## Exercise details
Keep to one stretch of the data below, the lines from the one with "camera: 65 degrees right, 10 degrees down" up to and including the one with "none -> black bottle [359,281,376,323]", and return that stretch exactly.

## Material for the task
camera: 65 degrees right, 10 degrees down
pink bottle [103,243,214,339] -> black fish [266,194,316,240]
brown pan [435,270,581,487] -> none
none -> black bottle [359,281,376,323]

...

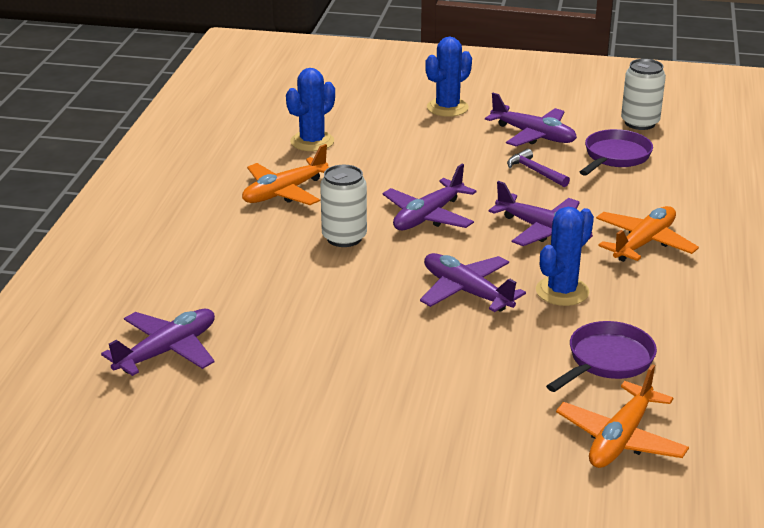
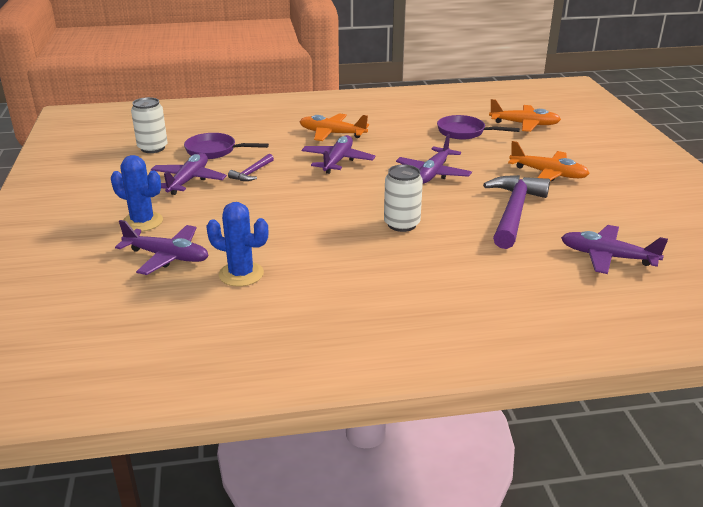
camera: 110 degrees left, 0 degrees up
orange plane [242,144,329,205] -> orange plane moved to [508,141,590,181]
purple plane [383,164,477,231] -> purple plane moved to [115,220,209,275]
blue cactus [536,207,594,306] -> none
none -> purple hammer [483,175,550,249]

## Result for this exercise
camera: 65 degrees right, 10 degrees down
pink bottle [103,243,214,339] -> black fish [266,194,316,240]
brown pan [435,270,581,487] -> none
none -> black bottle [359,281,376,323]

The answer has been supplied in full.